## Your objective
Every line of the listing below should be written out exactly, minus its pictures.

## Material for the task
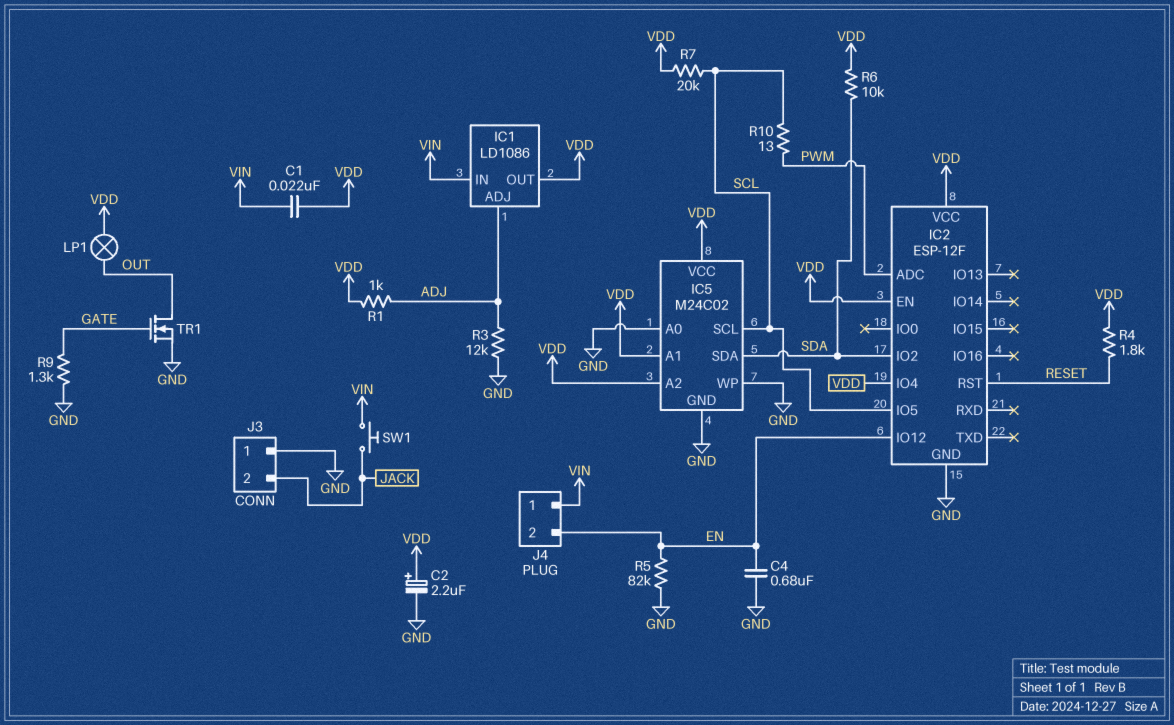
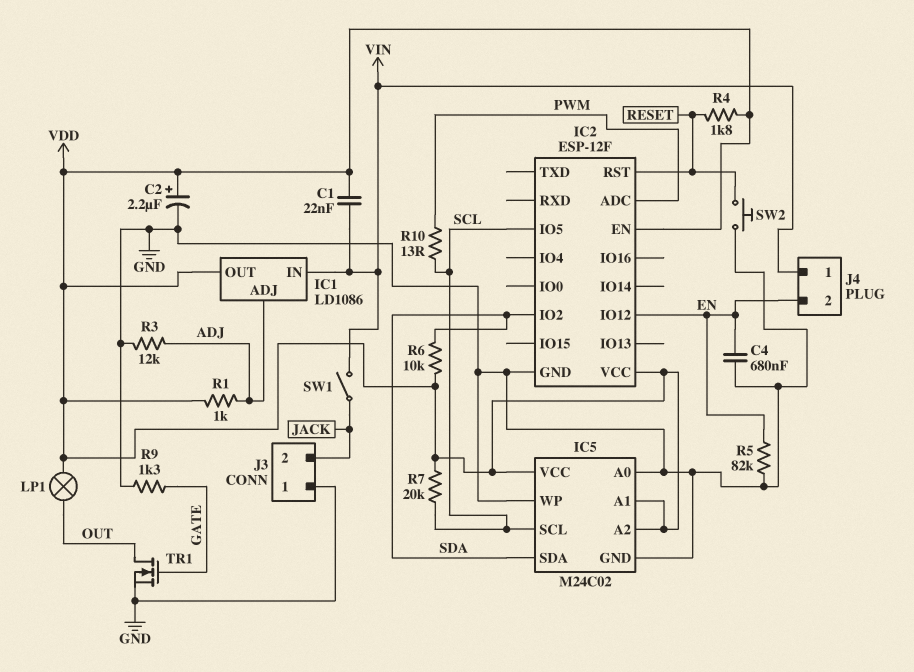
IC2 pin IO4: VDD -> none
SW1: button (JACK, VIN) -> switch (JACK, VIN)
SW2: none -> button (GND, RESET)

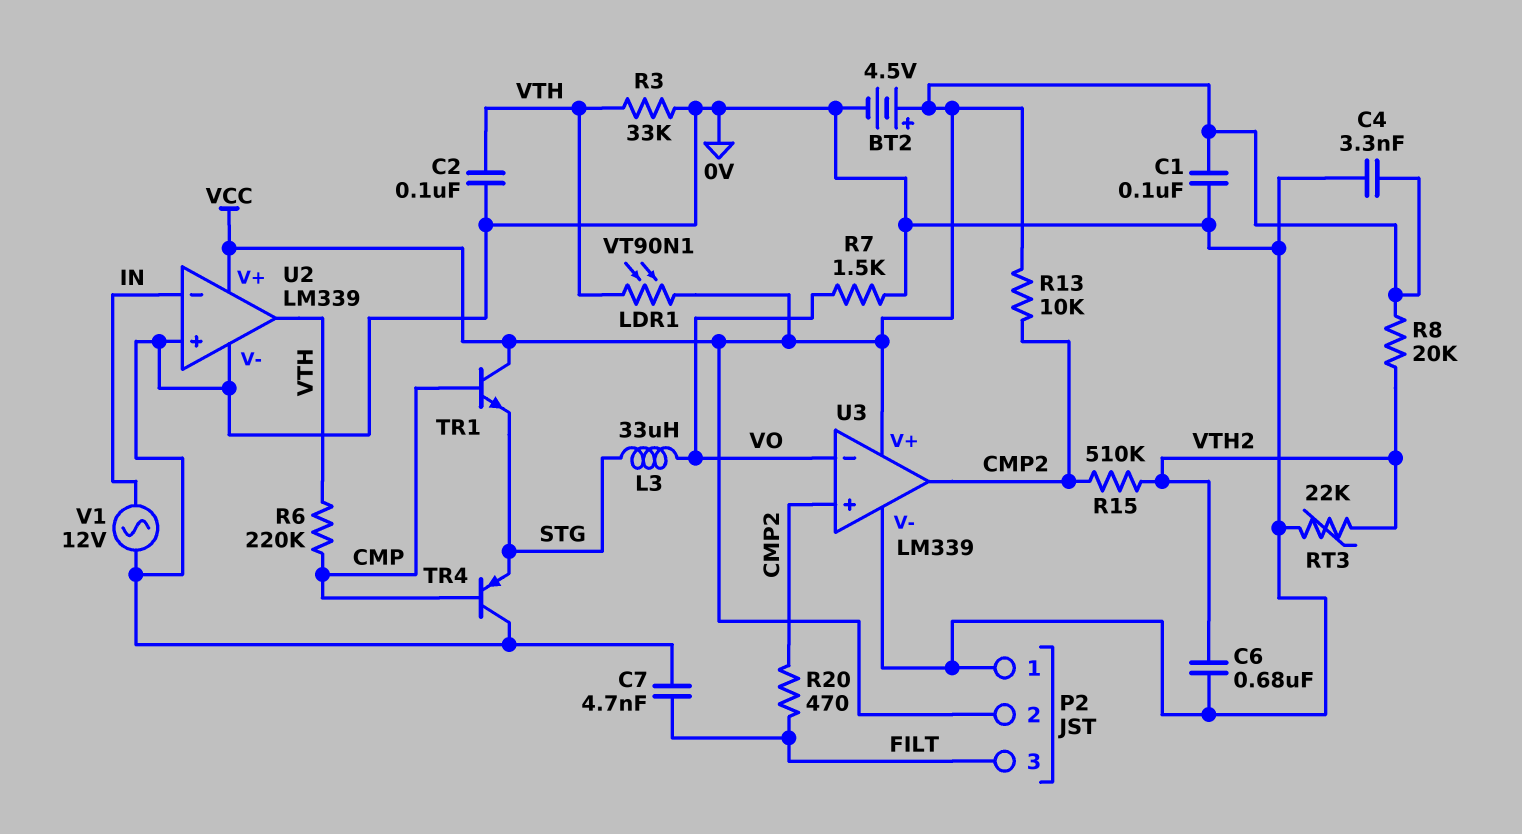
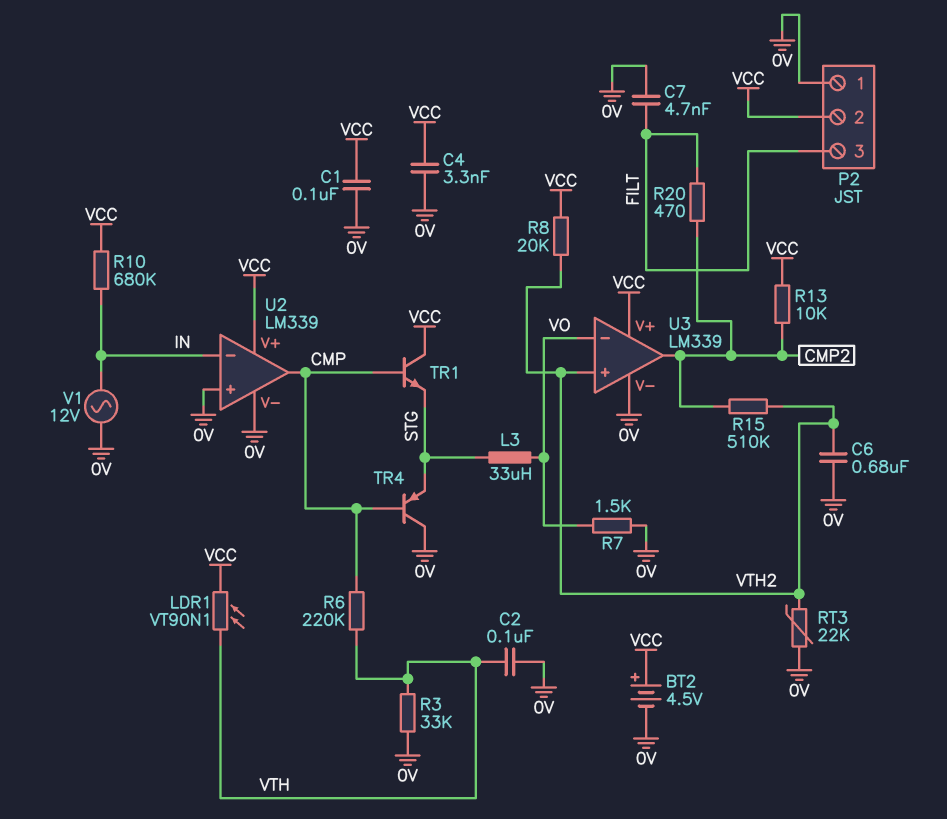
R10: none -> 680k (IN, VCC)
U2 pin out: VTH -> CMP
U3 pin in+: CMP2 -> VTH2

## Written answer
IC2 pin IO4: VDD -> none
SW1: button (JACK, VIN) -> switch (JACK, VIN)
SW2: none -> button (GND, RESET)

R10: none -> 680k (IN, VCC)
U2 pin out: VTH -> CMP
U3 pin in+: CMP2 -> VTH2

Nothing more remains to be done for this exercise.